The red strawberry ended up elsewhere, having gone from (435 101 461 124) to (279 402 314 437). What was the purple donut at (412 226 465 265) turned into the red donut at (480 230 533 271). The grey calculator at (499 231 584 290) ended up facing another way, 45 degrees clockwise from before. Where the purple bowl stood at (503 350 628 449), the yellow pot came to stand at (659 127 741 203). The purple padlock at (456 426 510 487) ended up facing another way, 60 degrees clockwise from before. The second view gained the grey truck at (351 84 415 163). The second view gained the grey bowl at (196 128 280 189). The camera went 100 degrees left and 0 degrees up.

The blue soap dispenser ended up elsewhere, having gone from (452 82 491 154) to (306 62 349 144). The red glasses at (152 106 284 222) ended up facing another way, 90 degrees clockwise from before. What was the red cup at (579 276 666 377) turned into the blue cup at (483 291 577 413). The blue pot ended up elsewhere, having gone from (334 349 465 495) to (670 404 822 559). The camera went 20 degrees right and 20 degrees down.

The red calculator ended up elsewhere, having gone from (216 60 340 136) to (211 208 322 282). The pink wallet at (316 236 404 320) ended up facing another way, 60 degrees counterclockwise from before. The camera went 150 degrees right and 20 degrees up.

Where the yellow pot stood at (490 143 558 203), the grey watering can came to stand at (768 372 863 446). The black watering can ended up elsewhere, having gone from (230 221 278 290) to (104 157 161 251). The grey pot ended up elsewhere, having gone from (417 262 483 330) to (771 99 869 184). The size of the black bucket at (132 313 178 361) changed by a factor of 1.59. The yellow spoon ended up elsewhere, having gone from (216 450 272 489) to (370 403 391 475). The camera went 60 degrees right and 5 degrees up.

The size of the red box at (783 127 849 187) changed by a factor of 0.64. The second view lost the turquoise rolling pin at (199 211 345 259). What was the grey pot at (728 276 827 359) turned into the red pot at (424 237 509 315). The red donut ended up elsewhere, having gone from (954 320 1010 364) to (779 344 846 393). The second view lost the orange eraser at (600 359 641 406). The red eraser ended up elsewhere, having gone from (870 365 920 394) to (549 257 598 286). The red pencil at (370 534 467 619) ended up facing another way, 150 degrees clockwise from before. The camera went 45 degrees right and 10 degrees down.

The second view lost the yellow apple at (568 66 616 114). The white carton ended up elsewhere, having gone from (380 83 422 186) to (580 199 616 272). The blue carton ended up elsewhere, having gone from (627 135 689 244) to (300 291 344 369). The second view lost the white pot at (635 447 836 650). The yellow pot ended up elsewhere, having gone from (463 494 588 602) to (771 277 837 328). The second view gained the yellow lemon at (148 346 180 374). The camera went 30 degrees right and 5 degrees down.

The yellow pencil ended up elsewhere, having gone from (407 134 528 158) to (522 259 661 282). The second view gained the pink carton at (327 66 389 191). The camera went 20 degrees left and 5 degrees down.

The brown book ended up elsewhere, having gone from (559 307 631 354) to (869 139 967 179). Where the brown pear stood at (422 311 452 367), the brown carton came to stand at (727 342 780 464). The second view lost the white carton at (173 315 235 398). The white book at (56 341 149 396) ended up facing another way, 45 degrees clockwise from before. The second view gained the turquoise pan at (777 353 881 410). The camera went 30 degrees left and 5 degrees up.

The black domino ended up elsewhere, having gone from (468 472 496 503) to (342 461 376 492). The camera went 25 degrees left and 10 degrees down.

WORK TO COMPLETE. Reproduce each record shown above without altering a single word.

FINISHED EXERCISE.
The red strawberry ended up elsewhere, having gone from (435 101 461 124) to (279 402 314 437). What was the purple donut at (412 226 465 265) turned into the red donut at (480 230 533 271). The grey calculator at (499 231 584 290) ended up facing another way, 45 degrees clockwise from before. Where the purple bowl stood at (503 350 628 449), the yellow pot came to stand at (659 127 741 203). The purple padlock at (456 426 510 487) ended up facing another way, 60 degrees clockwise from before. The second view gained the grey truck at (351 84 415 163). The second view gained the grey bowl at (196 128 280 189). The camera went 100 degrees left and 0 degrees up.

The blue soap dispenser ended up elsewhere, having gone from (452 82 491 154) to (306 62 349 144). The red glasses at (152 106 284 222) ended up facing another way, 90 degrees clockwise from before. What was the red cup at (579 276 666 377) turned into the blue cup at (483 291 577 413). The blue pot ended up elsewhere, having gone from (334 349 465 495) to (670 404 822 559). The camera went 20 degrees right and 20 degrees down.

The red calculator ended up elsewhere, having gone from (216 60 340 136) to (211 208 322 282). The pink wallet at (316 236 404 320) ended up facing another way, 60 degrees counterclockwise from before. The camera went 150 degrees right and 20 degrees up.

Where the yellow pot stood at (490 143 558 203), the grey watering can came to stand at (768 372 863 446). The black watering can ended up elsewhere, having gone from (230 221 278 290) to (104 157 161 251). The grey pot ended up elsewhere, having gone from (417 262 483 330) to (771 99 869 184). The size of the black bucket at (132 313 178 361) changed by a factor of 1.59. The yellow spoon ended up elsewhere, having gone from (216 450 272 489) to (370 403 391 475). The camera went 60 degrees right and 5 degrees up.

The size of the red box at (783 127 849 187) changed by a factor of 0.64. The second view lost the turquoise rolling pin at (199 211 345 259). What was the grey pot at (728 276 827 359) turned into the red pot at (424 237 509 315). The red donut ended up elsewhere, having gone from (954 320 1010 364) to (779 344 846 393). The second view lost the orange eraser at (600 359 641 406). The red eraser ended up elsewhere, having gone from (870 365 920 394) to (549 257 598 286). The red pencil at (370 534 467 619) ended up facing another way, 150 degrees clockwise from before. The camera went 45 degrees right and 10 degrees down.

The second view lost the yellow apple at (568 66 616 114). The white carton ended up elsewhere, having gone from (380 83 422 186) to (580 199 616 272). The blue carton ended up elsewhere, having gone from (627 135 689 244) to (300 291 344 369). The second view lost the white pot at (635 447 836 650). The yellow pot ended up elsewhere, having gone from (463 494 588 602) to (771 277 837 328). The second view gained the yellow lemon at (148 346 180 374). The camera went 30 degrees right and 5 degrees down.

The yellow pencil ended up elsewhere, having gone from (407 134 528 158) to (522 259 661 282). The second view gained the pink carton at (327 66 389 191). The camera went 20 degrees left and 5 degrees down.

The brown book ended up elsewhere, having gone from (559 307 631 354) to (869 139 967 179). Where the brown pear stood at (422 311 452 367), the brown carton came to stand at (727 342 780 464). The second view lost the white carton at (173 315 235 398). The white book at (56 341 149 396) ended up facing another way, 45 degrees clockwise from before. The second view gained the turquoise pan at (777 353 881 410). The camera went 30 degrees left and 5 degrees up.

The black domino ended up elsewhere, having gone from (468 472 496 503) to (342 461 376 492). The camera went 25 degrees left and 10 degrees down.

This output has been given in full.